An exact transcription of all the data is required; the pictures are to be left out.

Dataset content

Segment Open

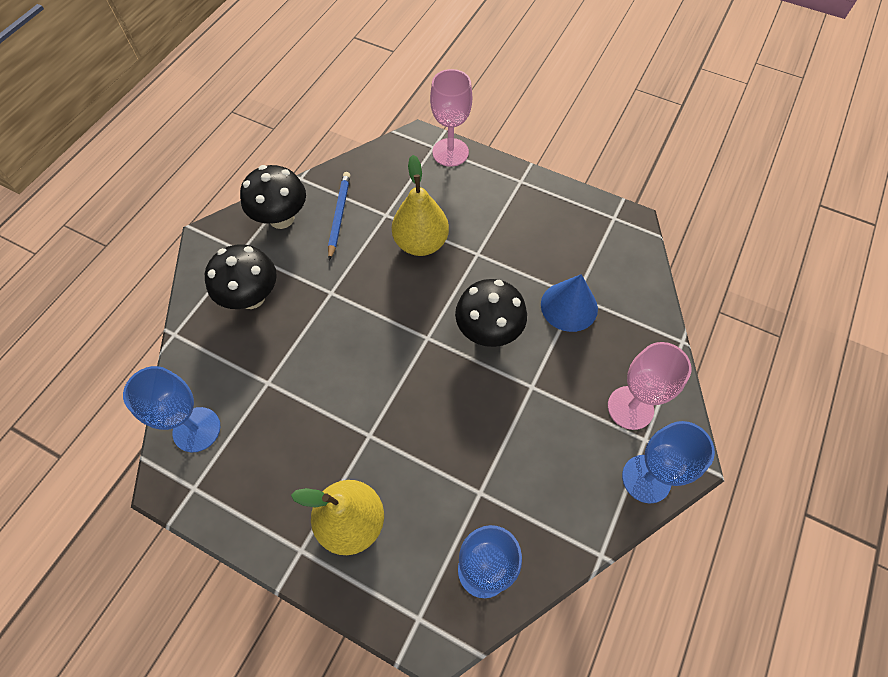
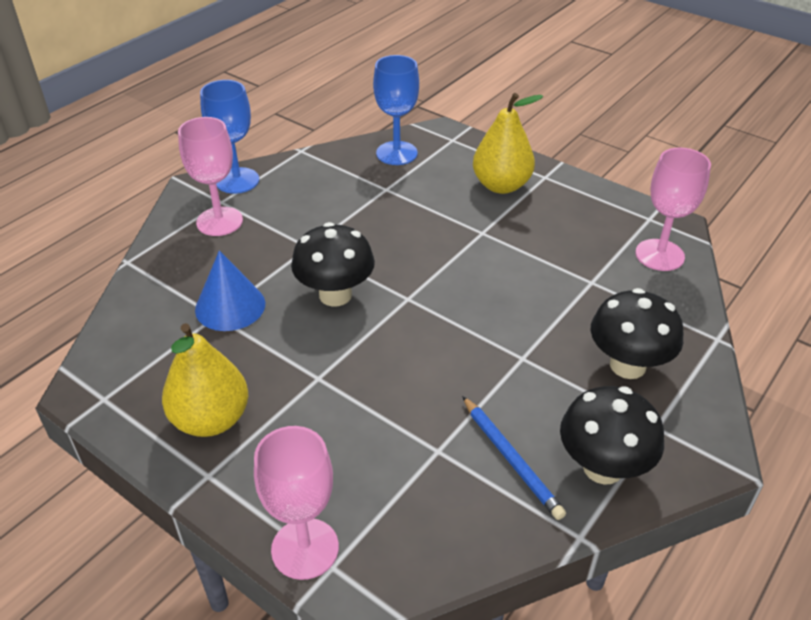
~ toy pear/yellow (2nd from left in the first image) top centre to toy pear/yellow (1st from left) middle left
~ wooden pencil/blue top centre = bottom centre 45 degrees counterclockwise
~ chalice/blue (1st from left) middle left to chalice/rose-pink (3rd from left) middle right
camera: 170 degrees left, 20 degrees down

Segment Closed

Solution to this task
~ toy pear/yellow (2nd from left in the first image) top centre to toy pear/yellow (1st from left) middle left
~ wooden pencil/blue top centre = bottom centre 45 degrees counterclockwise
~ chalice/blue (1st from left) middle left to chalice/rose-pink (3rd from left) middle right
camera: 170 degrees left, 20 degrees down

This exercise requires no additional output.